Data listing
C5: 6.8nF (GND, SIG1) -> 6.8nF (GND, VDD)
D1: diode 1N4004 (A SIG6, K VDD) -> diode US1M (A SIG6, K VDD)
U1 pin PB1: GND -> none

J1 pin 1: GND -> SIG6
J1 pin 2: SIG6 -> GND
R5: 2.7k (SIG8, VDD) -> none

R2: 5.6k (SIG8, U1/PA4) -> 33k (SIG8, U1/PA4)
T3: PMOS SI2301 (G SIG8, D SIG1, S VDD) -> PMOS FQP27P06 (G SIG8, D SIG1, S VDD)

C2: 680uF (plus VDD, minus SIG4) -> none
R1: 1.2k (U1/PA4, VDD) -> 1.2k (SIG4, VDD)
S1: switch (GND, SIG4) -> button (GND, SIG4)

==

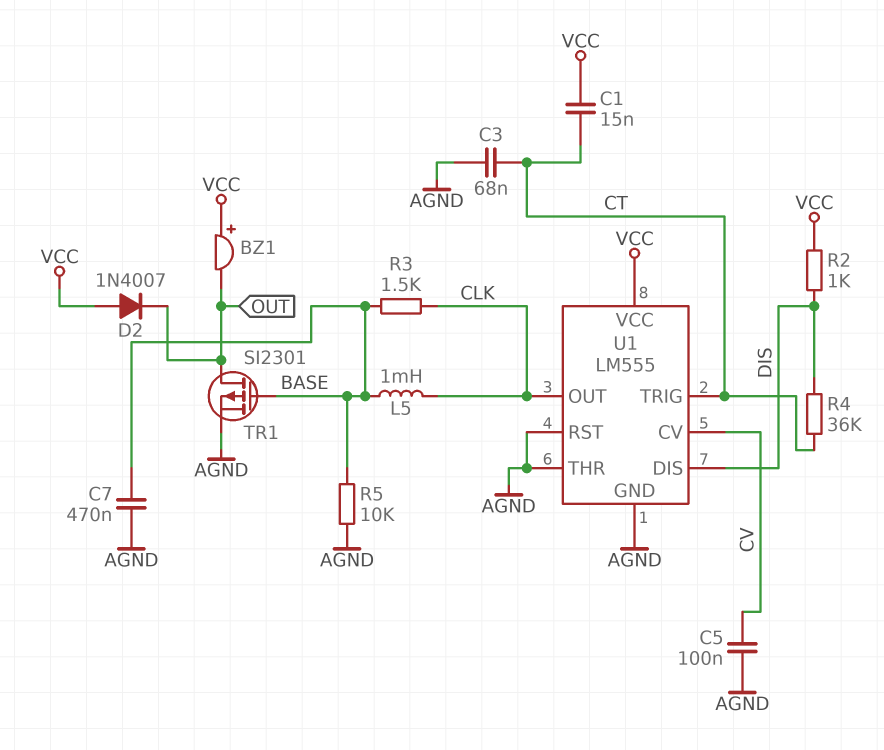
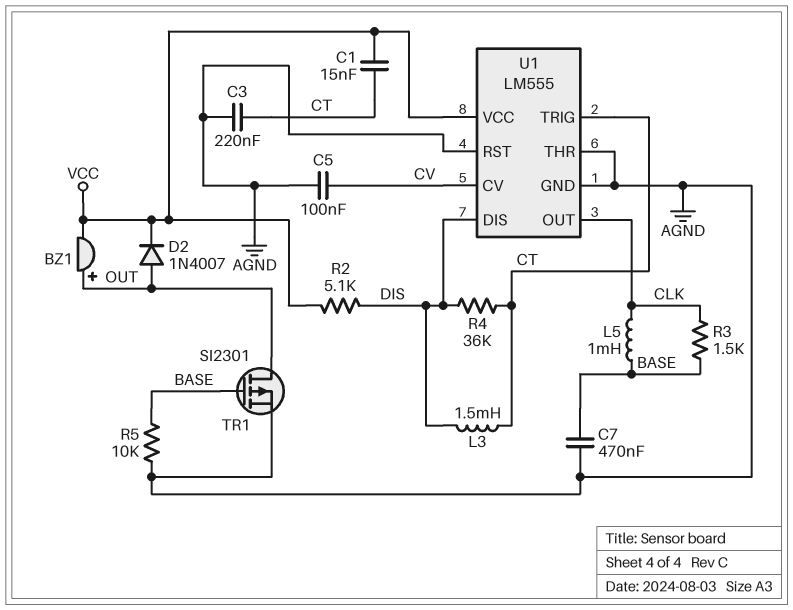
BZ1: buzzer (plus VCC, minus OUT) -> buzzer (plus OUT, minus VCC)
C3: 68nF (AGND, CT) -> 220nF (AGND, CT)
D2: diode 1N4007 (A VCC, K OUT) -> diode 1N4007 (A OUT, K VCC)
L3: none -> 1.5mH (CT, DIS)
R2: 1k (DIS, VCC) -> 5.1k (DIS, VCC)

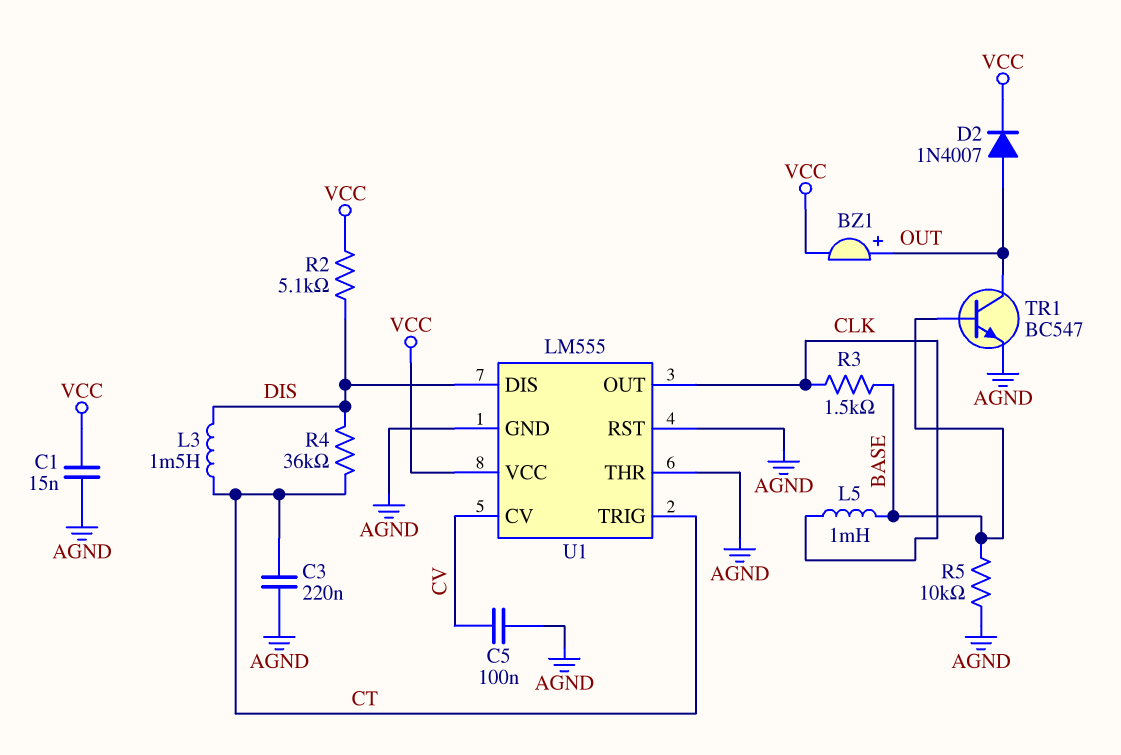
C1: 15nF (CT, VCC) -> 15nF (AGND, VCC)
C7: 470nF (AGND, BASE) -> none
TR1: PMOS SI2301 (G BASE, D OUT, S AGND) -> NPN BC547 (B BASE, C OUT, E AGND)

* * *

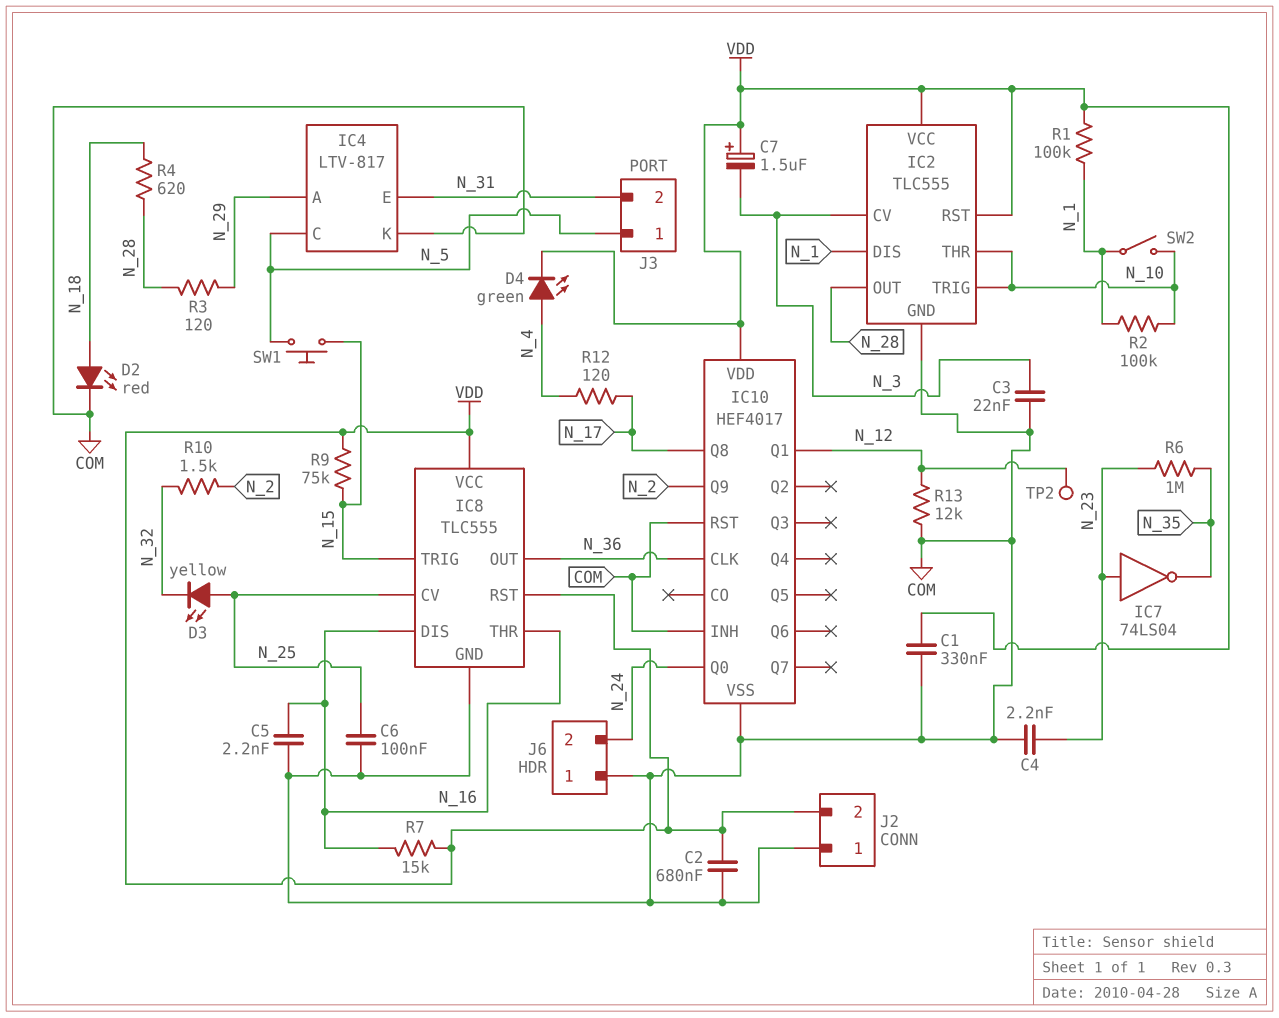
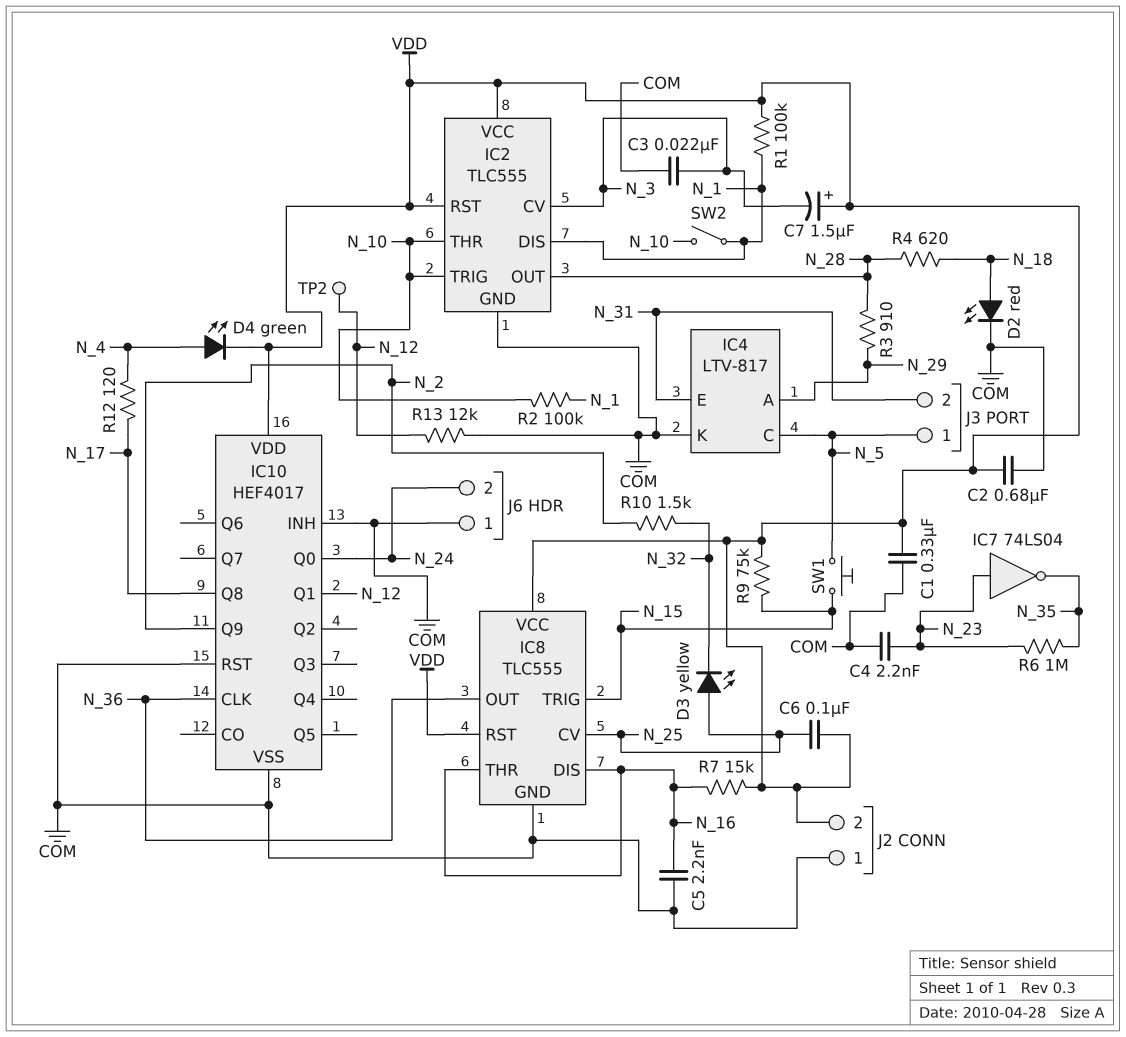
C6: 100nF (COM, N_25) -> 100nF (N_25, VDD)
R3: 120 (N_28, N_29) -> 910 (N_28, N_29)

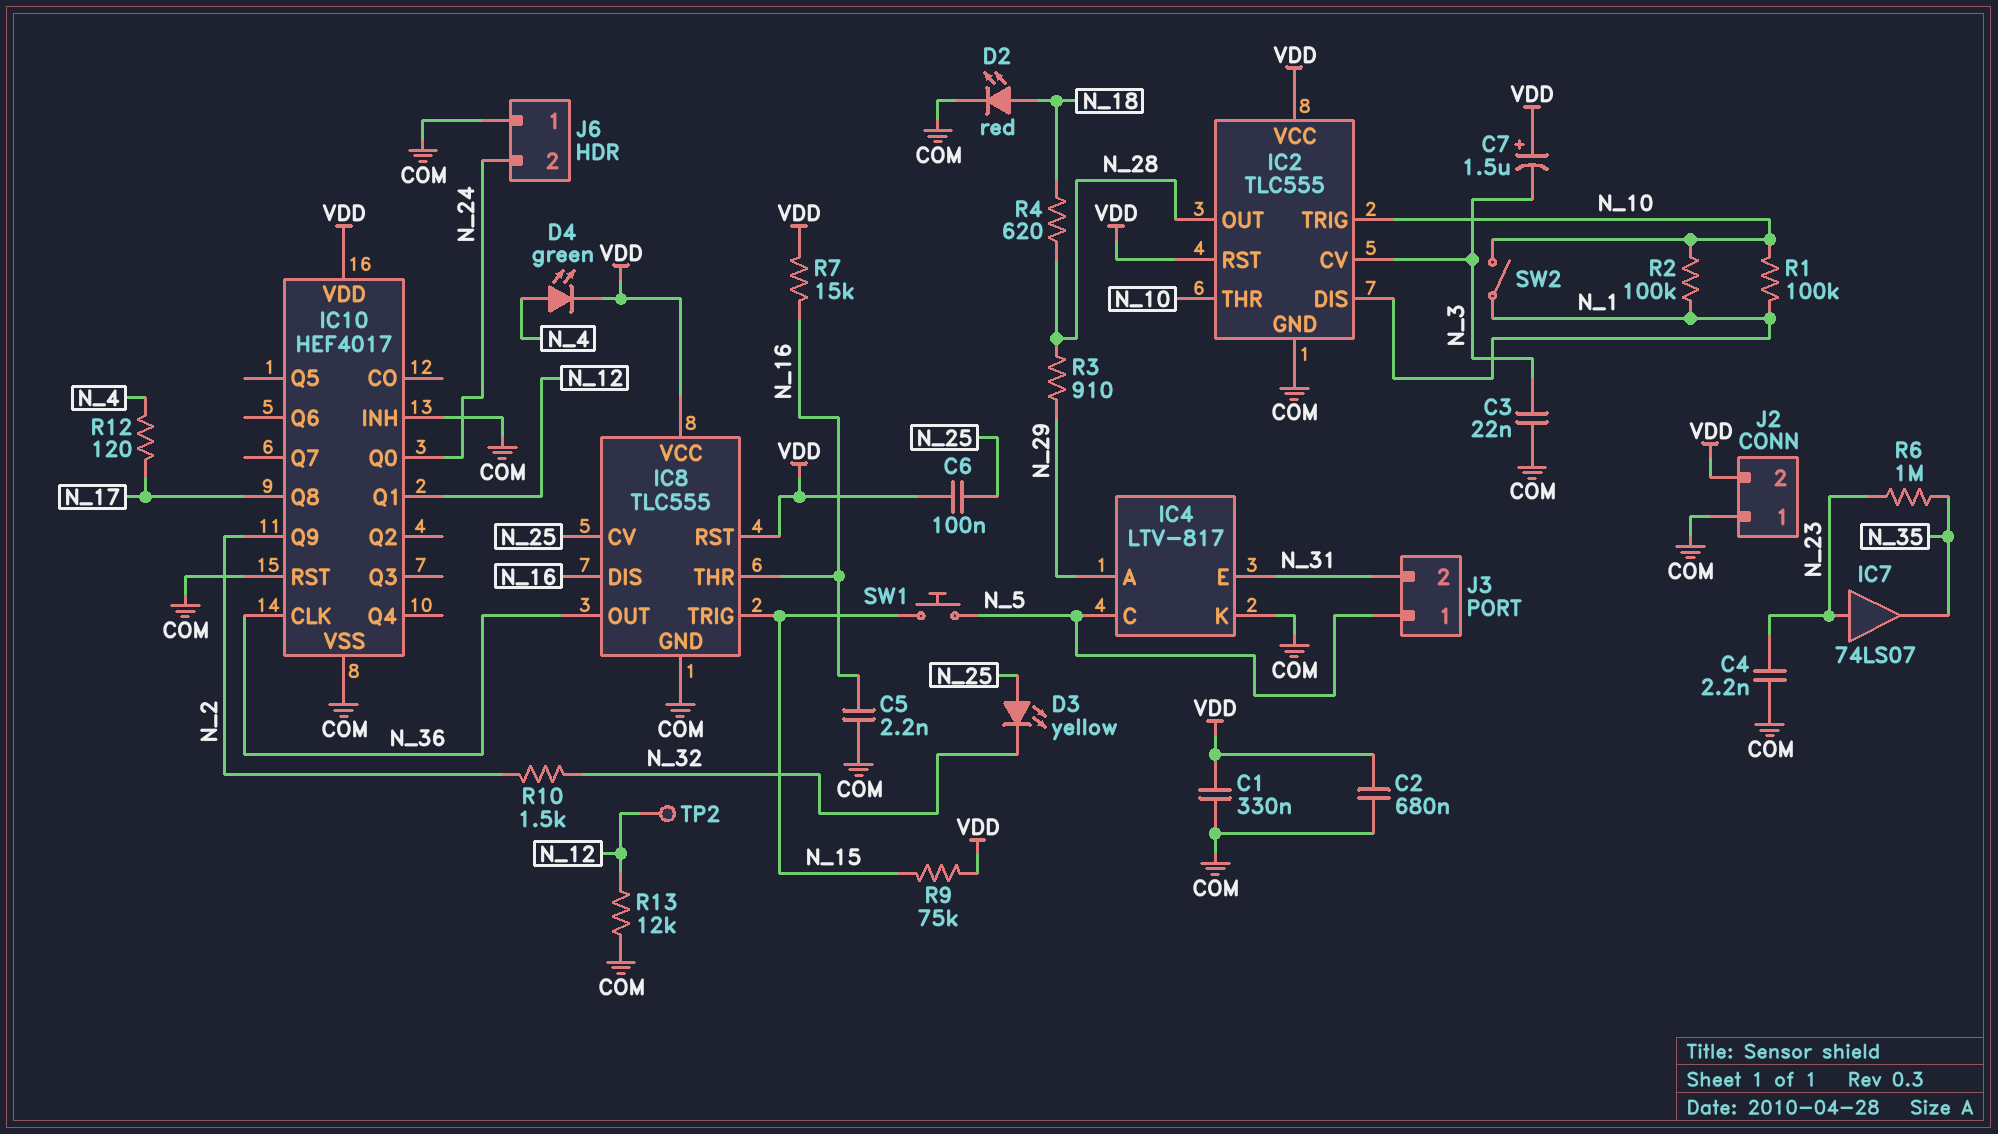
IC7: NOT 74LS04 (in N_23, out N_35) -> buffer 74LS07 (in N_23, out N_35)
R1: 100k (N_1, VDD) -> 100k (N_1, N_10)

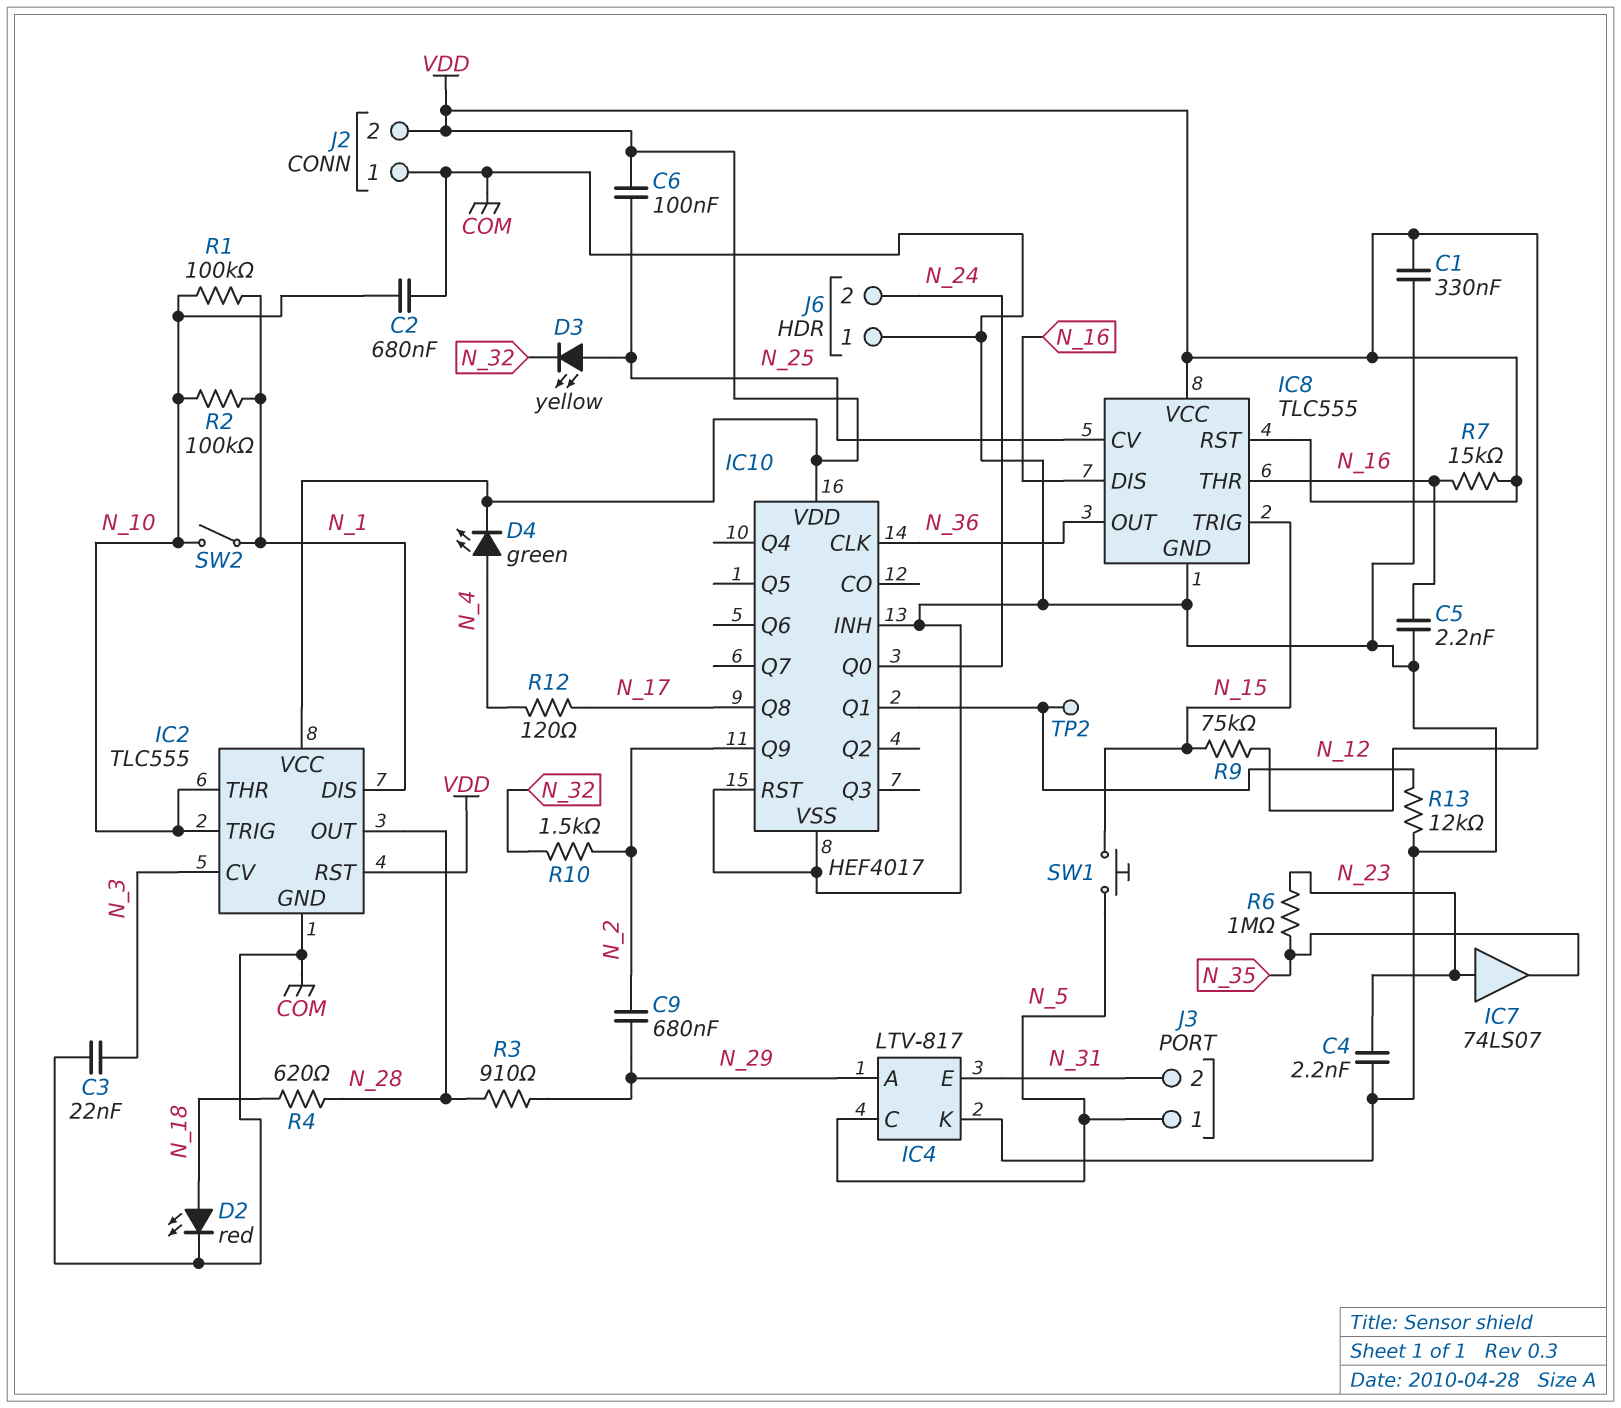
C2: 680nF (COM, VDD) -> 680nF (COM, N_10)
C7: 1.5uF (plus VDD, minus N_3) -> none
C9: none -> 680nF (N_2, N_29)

Your task
Filter these records, keeping every line where the word "plus" occurs.

Response area
C2: 680uF (plus VDD, minus SIG4) -> none
BZ1: buzzer (plus VCC, minus OUT) -> buzzer (plus OUT, minus VCC)
C7: 1.5uF (plus VDD, minus N_3) -> none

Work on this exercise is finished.